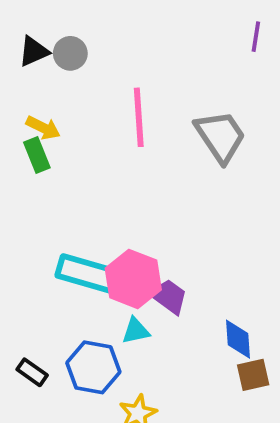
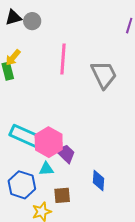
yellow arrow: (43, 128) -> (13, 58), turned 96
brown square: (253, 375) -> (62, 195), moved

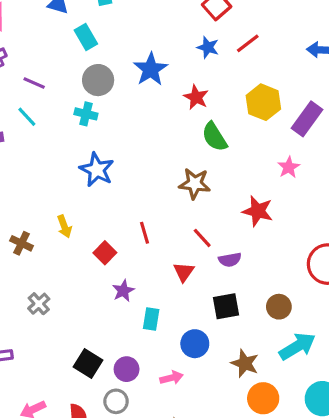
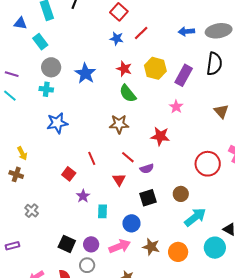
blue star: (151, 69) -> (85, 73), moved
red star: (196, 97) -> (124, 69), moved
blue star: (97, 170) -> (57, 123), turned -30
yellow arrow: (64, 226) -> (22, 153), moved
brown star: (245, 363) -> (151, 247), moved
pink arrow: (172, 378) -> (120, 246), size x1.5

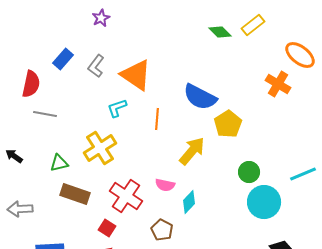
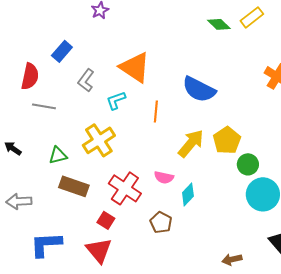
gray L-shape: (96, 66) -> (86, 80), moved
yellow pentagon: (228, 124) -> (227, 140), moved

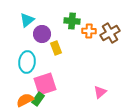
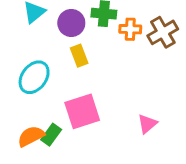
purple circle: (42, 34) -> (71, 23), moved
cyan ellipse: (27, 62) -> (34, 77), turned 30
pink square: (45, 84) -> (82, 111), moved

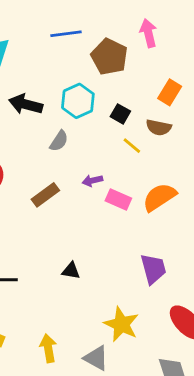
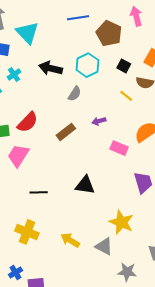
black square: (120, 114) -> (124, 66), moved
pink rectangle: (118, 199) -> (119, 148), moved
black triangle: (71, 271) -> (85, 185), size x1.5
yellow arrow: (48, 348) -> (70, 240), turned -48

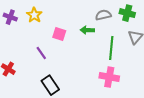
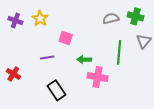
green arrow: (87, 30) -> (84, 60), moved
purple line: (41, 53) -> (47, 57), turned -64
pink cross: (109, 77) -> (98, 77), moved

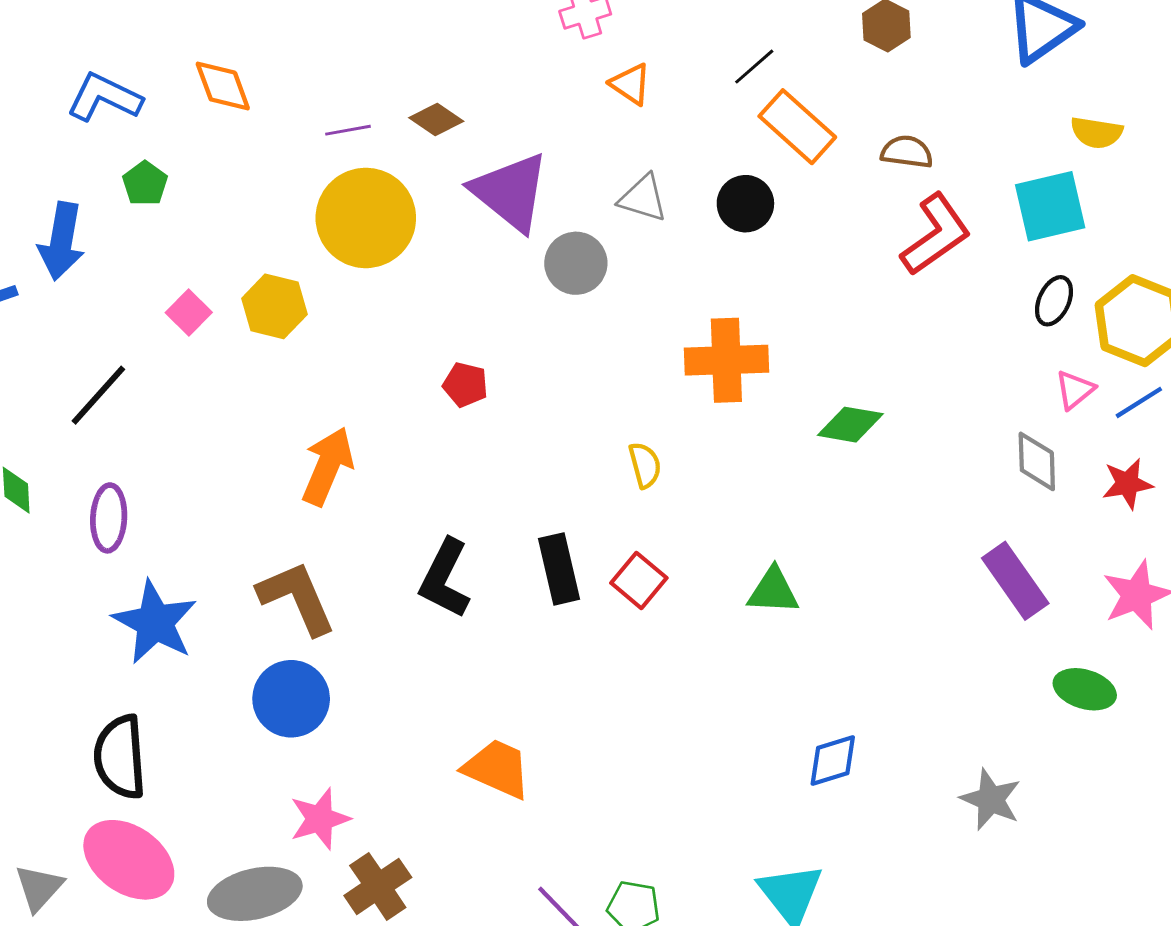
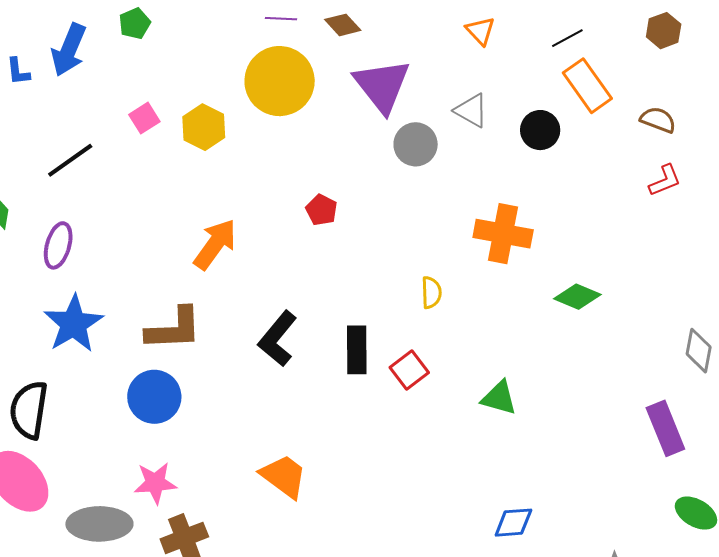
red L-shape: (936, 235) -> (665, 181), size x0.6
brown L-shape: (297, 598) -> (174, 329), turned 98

* * *

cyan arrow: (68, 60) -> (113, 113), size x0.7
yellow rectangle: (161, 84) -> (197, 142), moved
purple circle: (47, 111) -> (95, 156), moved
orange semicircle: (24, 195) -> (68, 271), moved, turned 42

Work order:
The lines to reproduce run from the one above containing "brown star: (245, 363) -> (151, 247), moved" through the one containing "black square: (120, 114) -> (124, 66), moved". Copy them exactly and leave out all pictures.

Answer to the exercise:
brown star: (245, 363) -> (151, 247), moved
pink arrow: (172, 378) -> (120, 246), size x1.5

gray L-shape: (96, 66) -> (86, 80), moved
yellow pentagon: (228, 124) -> (227, 140), moved

purple circle: (42, 34) -> (71, 23), moved
cyan ellipse: (27, 62) -> (34, 77), turned 30
pink square: (45, 84) -> (82, 111), moved

black square: (120, 114) -> (124, 66), moved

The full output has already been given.